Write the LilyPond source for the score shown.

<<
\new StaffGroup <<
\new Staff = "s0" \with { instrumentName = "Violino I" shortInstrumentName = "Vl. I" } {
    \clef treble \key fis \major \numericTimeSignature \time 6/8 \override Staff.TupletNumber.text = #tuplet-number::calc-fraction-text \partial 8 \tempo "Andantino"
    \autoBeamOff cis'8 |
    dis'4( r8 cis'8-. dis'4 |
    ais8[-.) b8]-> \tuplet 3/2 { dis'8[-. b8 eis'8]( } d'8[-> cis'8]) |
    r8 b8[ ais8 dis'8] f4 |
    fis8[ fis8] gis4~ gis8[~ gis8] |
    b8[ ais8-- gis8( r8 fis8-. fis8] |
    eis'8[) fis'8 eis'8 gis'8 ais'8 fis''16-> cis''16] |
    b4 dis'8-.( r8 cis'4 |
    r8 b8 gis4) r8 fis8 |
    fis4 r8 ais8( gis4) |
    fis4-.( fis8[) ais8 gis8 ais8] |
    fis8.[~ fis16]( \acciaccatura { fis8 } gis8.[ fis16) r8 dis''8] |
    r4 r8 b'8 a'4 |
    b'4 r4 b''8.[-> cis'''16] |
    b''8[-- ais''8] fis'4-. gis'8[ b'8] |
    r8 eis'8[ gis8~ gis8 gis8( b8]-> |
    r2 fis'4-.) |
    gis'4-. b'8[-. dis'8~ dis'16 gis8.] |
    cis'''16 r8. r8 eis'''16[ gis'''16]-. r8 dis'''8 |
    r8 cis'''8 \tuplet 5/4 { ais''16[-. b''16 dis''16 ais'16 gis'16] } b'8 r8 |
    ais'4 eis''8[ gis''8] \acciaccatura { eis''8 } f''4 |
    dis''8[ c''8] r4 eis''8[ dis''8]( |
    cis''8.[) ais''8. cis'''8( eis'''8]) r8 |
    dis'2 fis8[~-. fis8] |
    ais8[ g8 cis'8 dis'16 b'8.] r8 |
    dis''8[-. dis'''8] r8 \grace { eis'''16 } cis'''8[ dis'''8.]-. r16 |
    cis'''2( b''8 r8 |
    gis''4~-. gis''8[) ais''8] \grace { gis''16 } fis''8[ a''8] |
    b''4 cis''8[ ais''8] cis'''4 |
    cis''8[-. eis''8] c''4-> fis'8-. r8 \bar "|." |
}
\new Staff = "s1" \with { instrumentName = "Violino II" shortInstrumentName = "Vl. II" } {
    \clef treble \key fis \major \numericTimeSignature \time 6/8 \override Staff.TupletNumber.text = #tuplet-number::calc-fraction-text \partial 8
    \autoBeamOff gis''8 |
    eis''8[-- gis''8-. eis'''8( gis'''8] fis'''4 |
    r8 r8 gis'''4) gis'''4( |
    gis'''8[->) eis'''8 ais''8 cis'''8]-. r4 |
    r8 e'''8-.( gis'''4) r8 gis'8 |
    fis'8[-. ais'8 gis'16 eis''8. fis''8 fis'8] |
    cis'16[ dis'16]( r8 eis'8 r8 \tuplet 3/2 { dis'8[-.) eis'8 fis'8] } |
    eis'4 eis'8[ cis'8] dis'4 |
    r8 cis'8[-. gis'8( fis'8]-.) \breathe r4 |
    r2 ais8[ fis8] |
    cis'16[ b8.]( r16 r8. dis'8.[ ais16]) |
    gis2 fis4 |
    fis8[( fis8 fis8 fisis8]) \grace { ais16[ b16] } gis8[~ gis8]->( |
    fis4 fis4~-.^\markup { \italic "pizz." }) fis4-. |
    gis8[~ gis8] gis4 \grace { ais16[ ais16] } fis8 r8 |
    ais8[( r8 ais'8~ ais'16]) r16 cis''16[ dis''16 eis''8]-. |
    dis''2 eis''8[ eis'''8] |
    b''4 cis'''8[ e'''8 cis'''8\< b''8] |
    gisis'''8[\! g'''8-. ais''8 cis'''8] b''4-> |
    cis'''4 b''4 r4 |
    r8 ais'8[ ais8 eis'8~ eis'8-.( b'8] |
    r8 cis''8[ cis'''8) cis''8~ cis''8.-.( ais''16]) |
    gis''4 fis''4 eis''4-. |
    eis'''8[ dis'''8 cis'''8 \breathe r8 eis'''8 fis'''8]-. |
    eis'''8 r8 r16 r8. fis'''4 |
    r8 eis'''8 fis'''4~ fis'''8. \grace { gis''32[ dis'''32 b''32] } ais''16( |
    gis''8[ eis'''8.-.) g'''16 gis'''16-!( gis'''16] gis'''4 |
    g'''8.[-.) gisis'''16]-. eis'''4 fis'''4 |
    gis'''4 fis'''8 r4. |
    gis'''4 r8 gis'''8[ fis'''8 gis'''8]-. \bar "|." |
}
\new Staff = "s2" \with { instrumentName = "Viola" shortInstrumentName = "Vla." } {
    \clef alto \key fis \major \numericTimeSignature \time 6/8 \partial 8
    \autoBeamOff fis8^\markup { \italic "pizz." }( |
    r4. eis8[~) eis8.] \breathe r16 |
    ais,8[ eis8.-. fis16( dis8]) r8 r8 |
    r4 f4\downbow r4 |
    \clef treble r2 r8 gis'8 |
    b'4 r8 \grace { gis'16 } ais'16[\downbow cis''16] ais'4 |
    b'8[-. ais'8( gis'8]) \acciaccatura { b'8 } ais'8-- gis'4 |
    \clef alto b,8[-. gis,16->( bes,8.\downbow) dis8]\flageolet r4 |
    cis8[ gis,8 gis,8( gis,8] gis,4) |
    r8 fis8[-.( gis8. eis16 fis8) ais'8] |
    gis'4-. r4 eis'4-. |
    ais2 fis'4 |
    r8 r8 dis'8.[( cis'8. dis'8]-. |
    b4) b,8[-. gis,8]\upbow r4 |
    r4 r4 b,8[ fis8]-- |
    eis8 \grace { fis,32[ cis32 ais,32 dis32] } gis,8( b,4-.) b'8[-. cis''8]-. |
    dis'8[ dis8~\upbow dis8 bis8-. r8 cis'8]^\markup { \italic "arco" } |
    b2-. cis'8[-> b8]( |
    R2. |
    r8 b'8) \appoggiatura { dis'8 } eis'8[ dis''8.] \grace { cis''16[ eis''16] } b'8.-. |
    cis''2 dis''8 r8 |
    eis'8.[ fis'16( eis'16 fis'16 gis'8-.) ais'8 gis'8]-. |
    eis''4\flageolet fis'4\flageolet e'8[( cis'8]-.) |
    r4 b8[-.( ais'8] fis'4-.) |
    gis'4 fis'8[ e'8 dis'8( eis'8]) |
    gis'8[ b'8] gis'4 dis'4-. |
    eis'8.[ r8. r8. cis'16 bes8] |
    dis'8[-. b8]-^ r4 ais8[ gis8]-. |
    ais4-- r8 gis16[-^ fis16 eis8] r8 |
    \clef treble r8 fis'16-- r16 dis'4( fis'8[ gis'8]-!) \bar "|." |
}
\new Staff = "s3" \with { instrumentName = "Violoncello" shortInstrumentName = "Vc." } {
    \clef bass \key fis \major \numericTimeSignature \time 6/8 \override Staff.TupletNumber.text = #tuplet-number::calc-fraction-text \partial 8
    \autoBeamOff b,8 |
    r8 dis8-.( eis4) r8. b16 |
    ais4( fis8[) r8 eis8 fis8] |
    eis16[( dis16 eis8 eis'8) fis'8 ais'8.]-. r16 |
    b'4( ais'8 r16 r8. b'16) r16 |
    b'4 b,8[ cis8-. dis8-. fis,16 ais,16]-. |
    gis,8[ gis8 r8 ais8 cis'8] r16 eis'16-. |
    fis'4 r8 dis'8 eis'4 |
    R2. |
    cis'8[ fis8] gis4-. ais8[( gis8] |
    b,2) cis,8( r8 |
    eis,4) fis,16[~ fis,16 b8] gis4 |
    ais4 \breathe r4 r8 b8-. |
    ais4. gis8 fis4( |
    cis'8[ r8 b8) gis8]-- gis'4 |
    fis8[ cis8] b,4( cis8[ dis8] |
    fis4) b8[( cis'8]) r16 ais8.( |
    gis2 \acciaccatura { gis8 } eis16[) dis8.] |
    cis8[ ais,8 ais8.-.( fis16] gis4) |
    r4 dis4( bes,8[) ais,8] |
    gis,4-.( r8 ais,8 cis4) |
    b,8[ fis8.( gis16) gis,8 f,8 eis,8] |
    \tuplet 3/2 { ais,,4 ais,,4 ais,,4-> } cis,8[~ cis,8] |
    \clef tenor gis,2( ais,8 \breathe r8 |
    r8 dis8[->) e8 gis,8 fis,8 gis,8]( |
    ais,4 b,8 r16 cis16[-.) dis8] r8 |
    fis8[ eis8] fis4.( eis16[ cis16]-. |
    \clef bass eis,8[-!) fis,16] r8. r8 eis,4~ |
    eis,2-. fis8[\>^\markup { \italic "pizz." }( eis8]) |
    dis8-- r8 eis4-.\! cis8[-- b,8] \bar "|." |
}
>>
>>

_ _ _ _ _ _ _

▶ _Work to do_:
Identify every line above that contains the string "major", treating uppercase and lowercase as different, and copy each of those lines.

▶ _Solution to this exercise_:
    \clef treble \key fis \major \numericTimeSignature \time 6/8 \override Staff.TupletNumber.text = #tuplet-number::calc-fraction-text \partial 8 \tempo "Andantino"
    \clef treble \key fis \major \numericTimeSignature \time 6/8 \override Staff.TupletNumber.text = #tuplet-number::calc-fraction-text \partial 8
    \clef alto \key fis \major \numericTimeSignature \time 6/8 \partial 8
    \clef bass \key fis \major \numericTimeSignature \time 6/8 \override Staff.TupletNumber.text = #tuplet-number::calc-fraction-text \partial 8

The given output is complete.